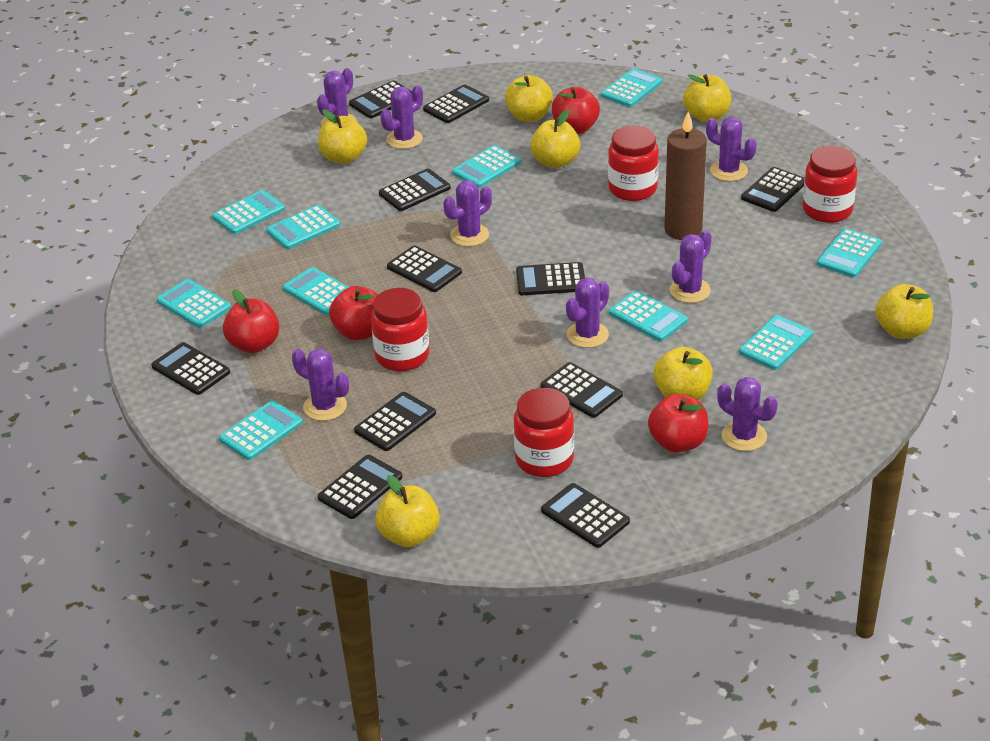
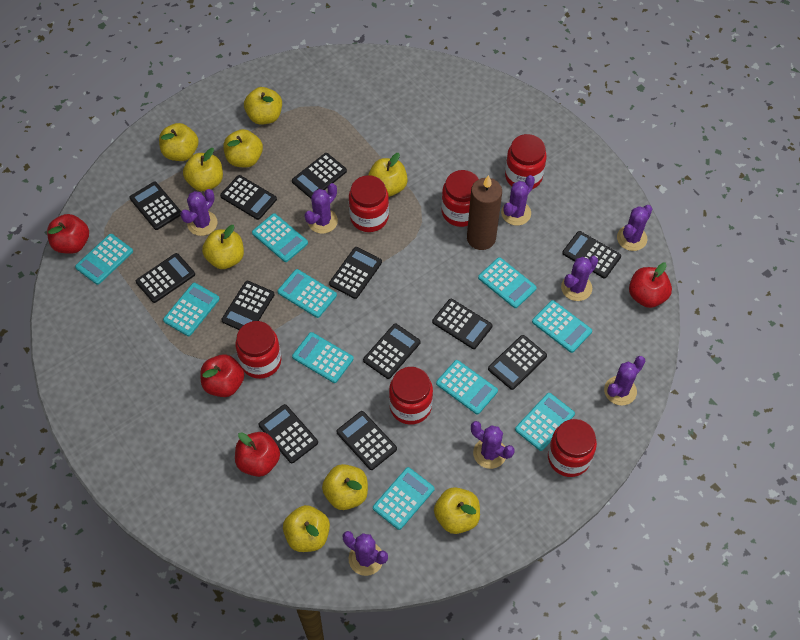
black calculator: 11 -> 12
red jar: 4 -> 6
yellow apple: 7 -> 9

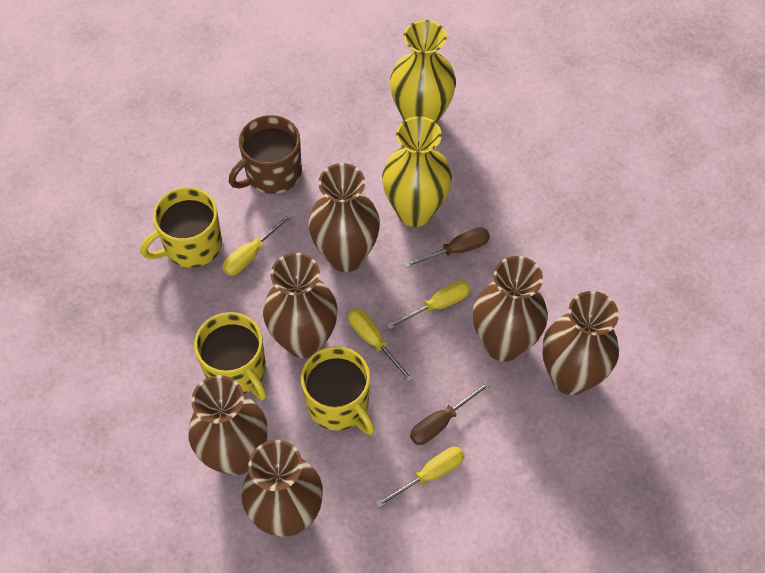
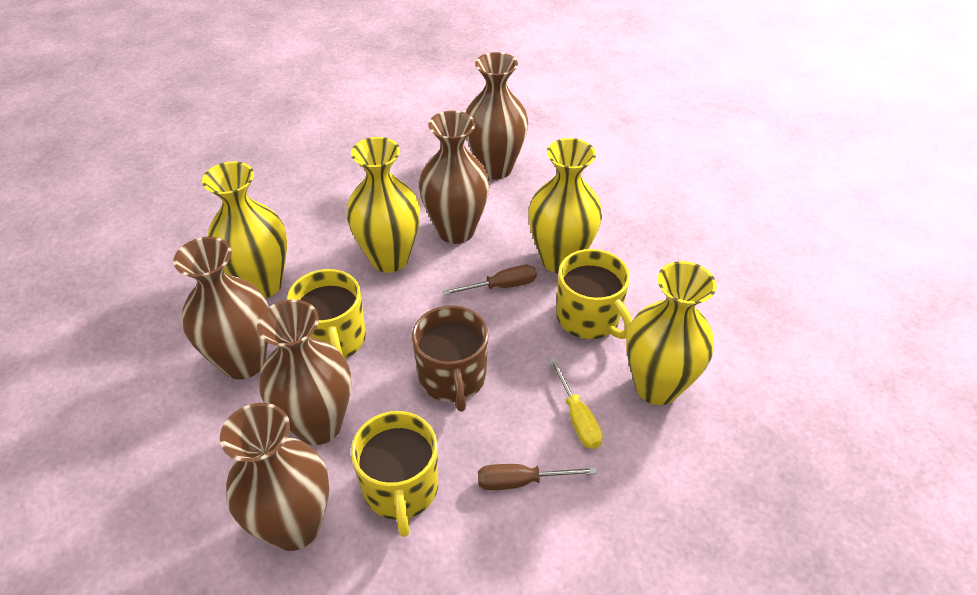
brown vase: 6 -> 5
yellow screwdriver: 4 -> 1
yellow vase: 2 -> 4

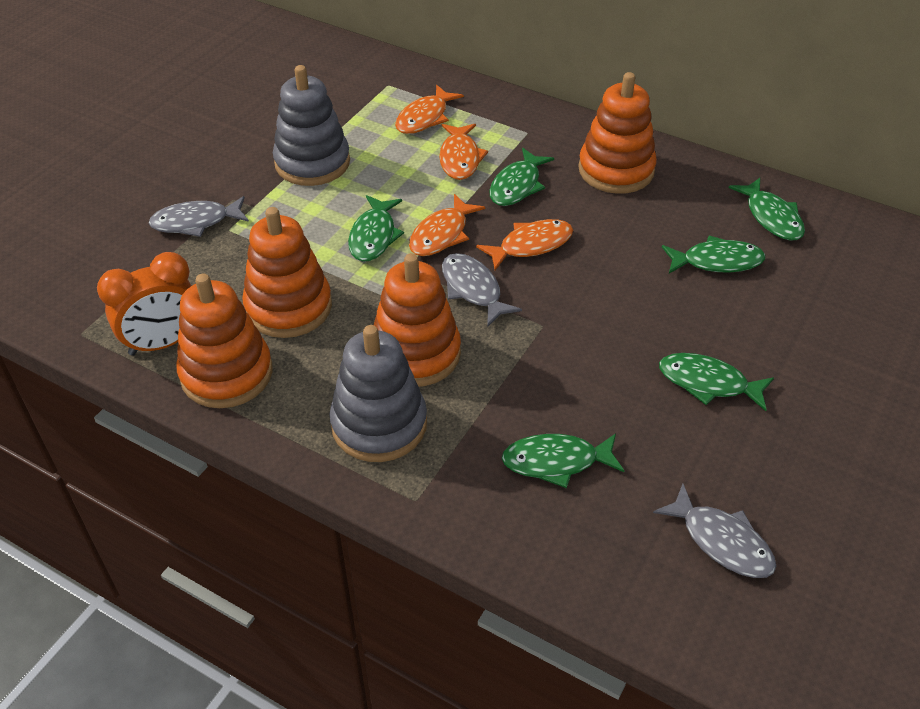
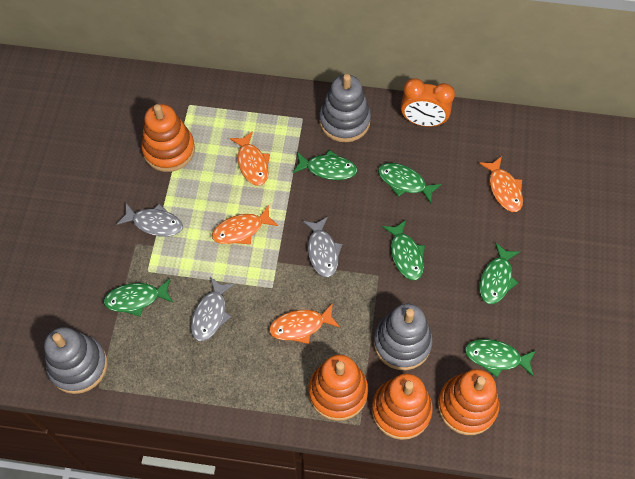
grey stacking toy: 2 -> 3

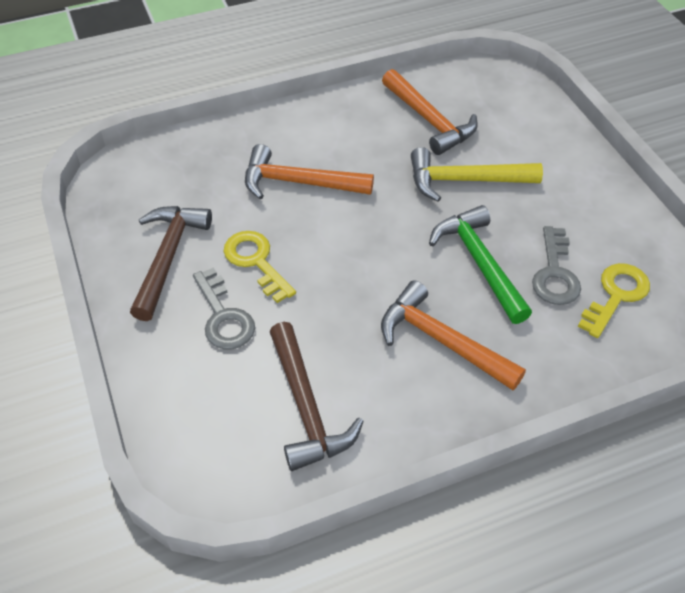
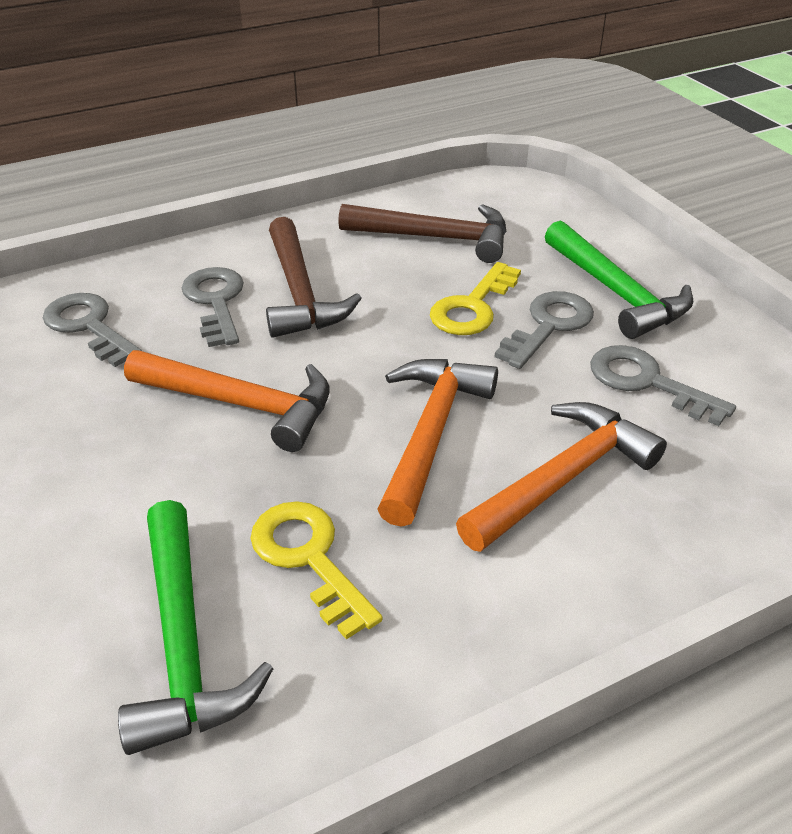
green hammer: 1 -> 2
grey key: 2 -> 4
yellow hammer: 1 -> 0

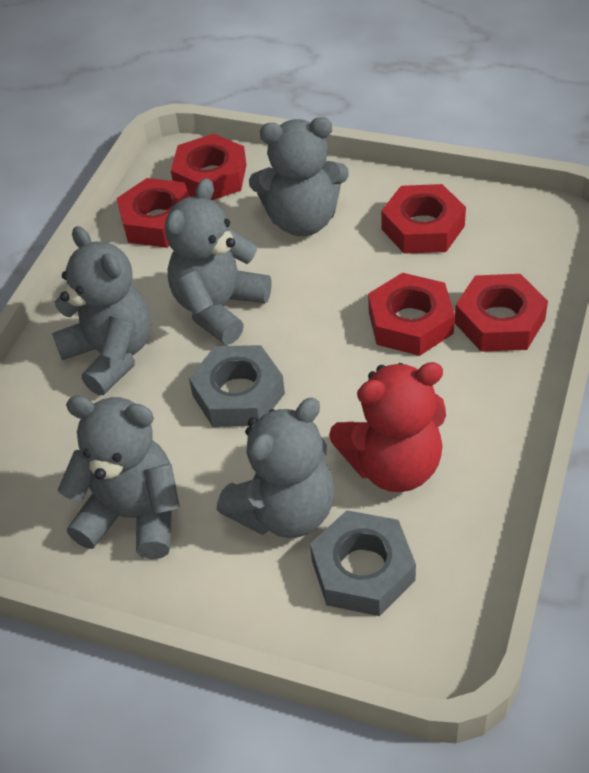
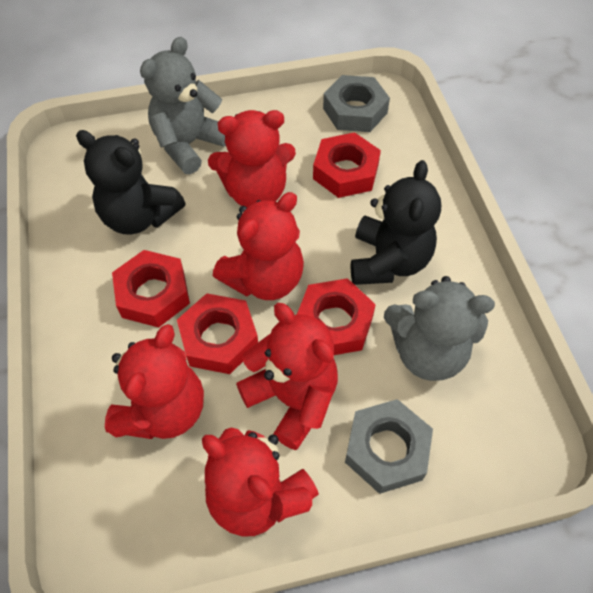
black teddy bear: 0 -> 2
grey teddy bear: 5 -> 2
red nut: 5 -> 4
red teddy bear: 1 -> 5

══════════════════════════════

TASK GOAL =>
Only the lines from the one that contains "green hammer: 1 -> 2" to the end of the records, inclusive, are to be quoted exactly, with pictures excluded.

RESPONSE BOX =>
green hammer: 1 -> 2
grey key: 2 -> 4
yellow hammer: 1 -> 0

black teddy bear: 0 -> 2
grey teddy bear: 5 -> 2
red nut: 5 -> 4
red teddy bear: 1 -> 5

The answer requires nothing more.